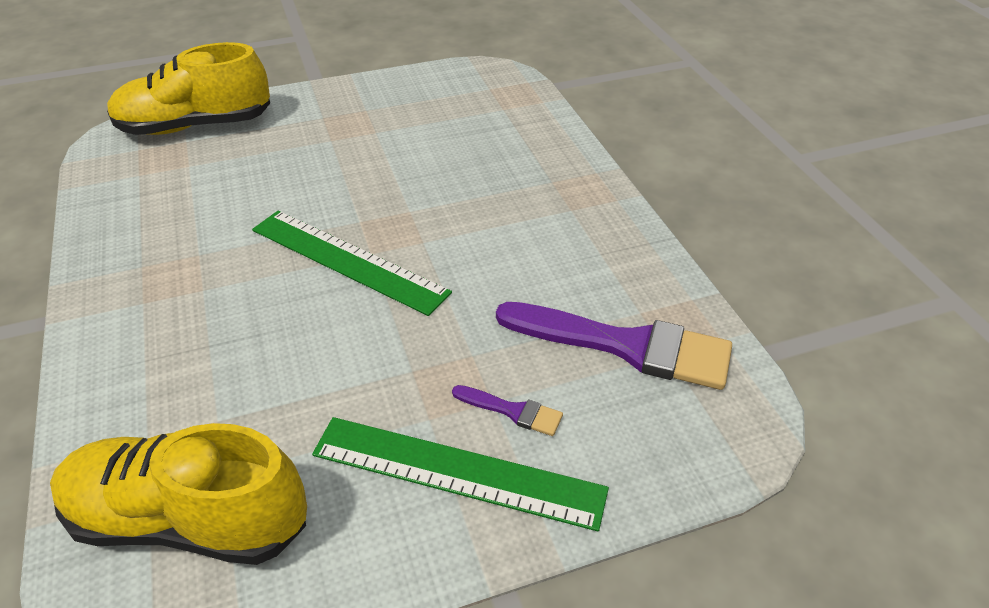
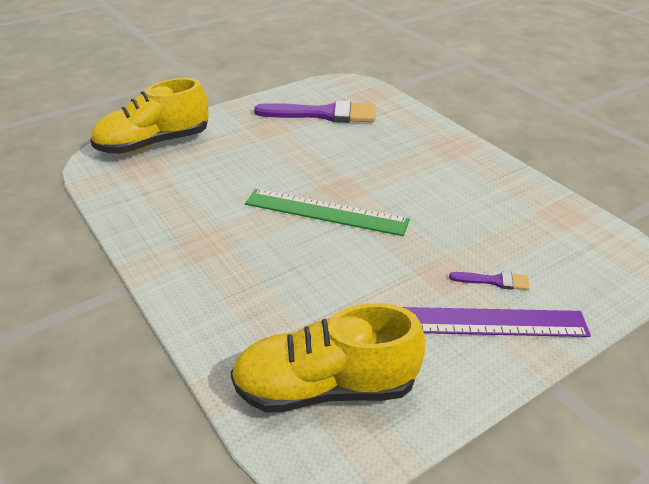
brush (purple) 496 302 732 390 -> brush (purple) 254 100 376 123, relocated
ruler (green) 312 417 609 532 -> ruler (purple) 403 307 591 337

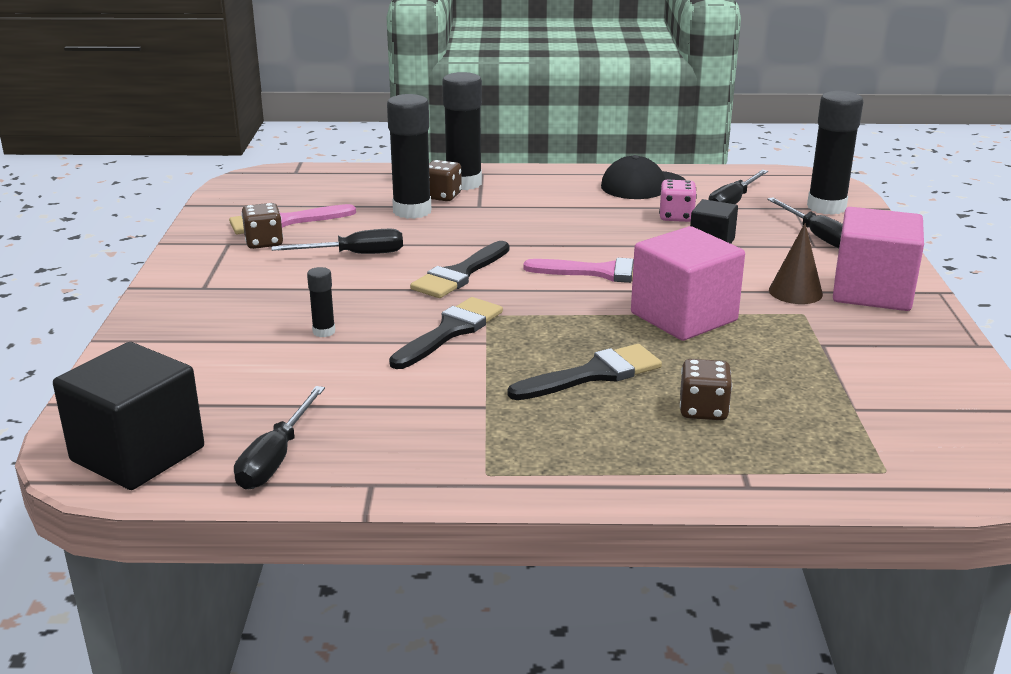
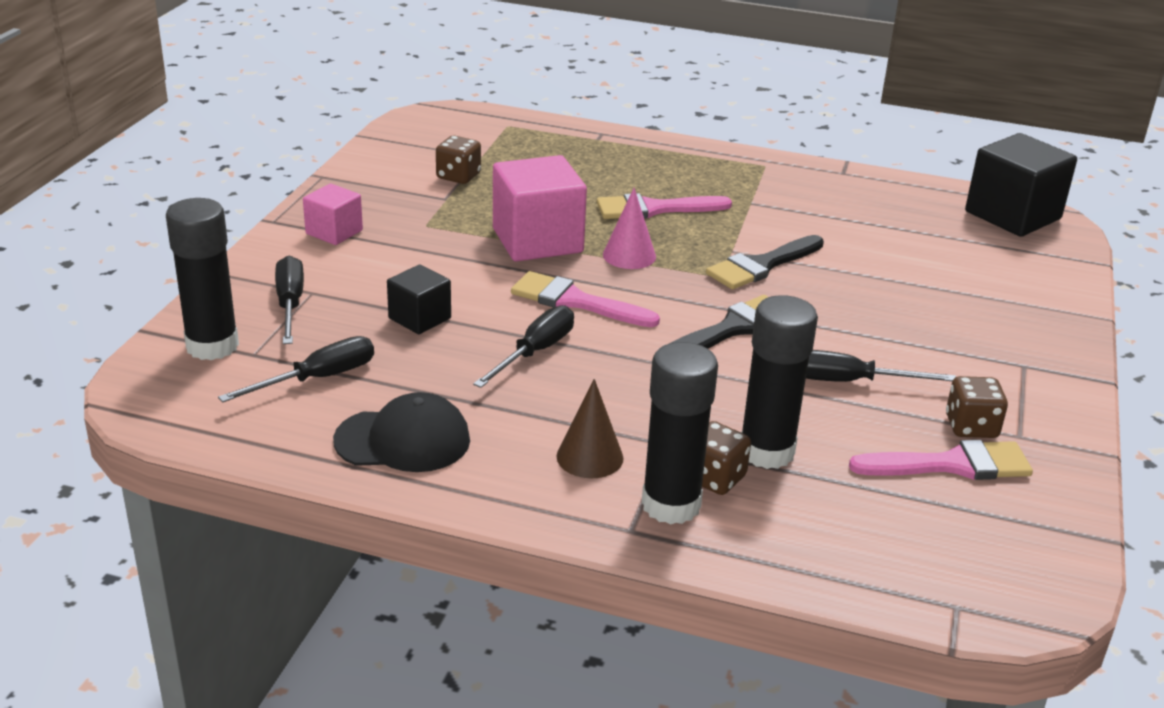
glue stick (black) 307 267 335 337 -> none
dice (pink) 659 180 697 222 -> none
none -> cone (pink) 603 188 656 269
screwdriver (black) 234 386 325 490 -> screwdriver (black) 473 305 574 388, relocated
dice (brown) 680 359 732 420 -> dice (brown) 436 136 481 184, relocated
cone (brown) 769 223 823 304 -> cone (brown) 556 379 623 478, relocated
brush (black) 508 344 662 400 -> brush (pink) 597 193 732 219
cube (pink) 833 207 924 311 -> cube (pink) 303 184 363 245, x0.55

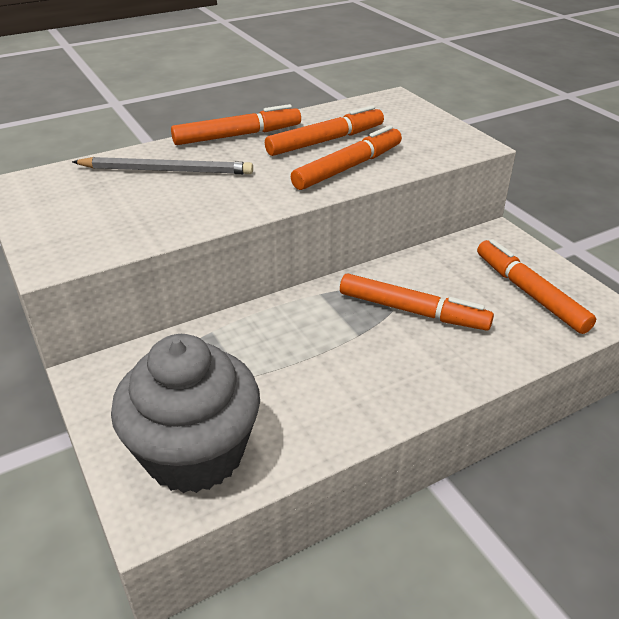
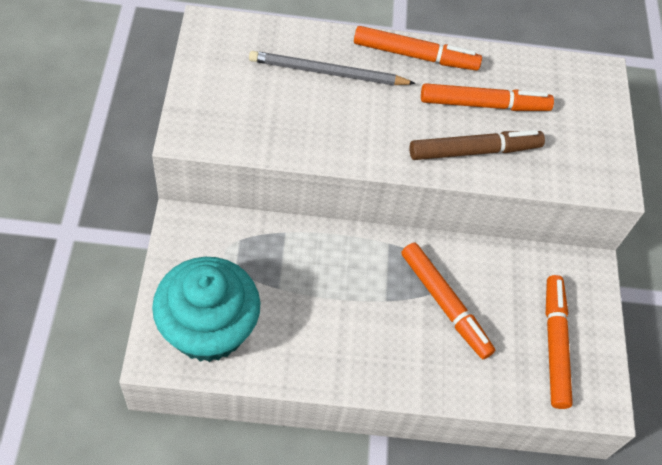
cupcake (grey) 111 334 260 493 -> cupcake (turquoise) 152 257 260 362
marker (orange) 291 125 402 190 -> marker (brown) 409 130 545 160
pencil (grey) 72 157 253 174 -> pencil (grey) 249 51 416 86, 150 degrees clockwise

■ ■ ■ ■

#### [TASK]
Take the data above and set it down exactly, images excluded.

#### [WORKED SOLUTION]
brush (purple) 496 302 732 390 -> brush (purple) 254 100 376 123, relocated
ruler (green) 312 417 609 532 -> ruler (purple) 403 307 591 337

glue stick (black) 307 267 335 337 -> none
dice (pink) 659 180 697 222 -> none
none -> cone (pink) 603 188 656 269
screwdriver (black) 234 386 325 490 -> screwdriver (black) 473 305 574 388, relocated
dice (brown) 680 359 732 420 -> dice (brown) 436 136 481 184, relocated
cone (brown) 769 223 823 304 -> cone (brown) 556 379 623 478, relocated
brush (black) 508 344 662 400 -> brush (pink) 597 193 732 219
cube (pink) 833 207 924 311 -> cube (pink) 303 184 363 245, x0.55

cupcake (grey) 111 334 260 493 -> cupcake (turquoise) 152 257 260 362
marker (orange) 291 125 402 190 -> marker (brown) 409 130 545 160
pencil (grey) 72 157 253 174 -> pencil (grey) 249 51 416 86, 150 degrees clockwise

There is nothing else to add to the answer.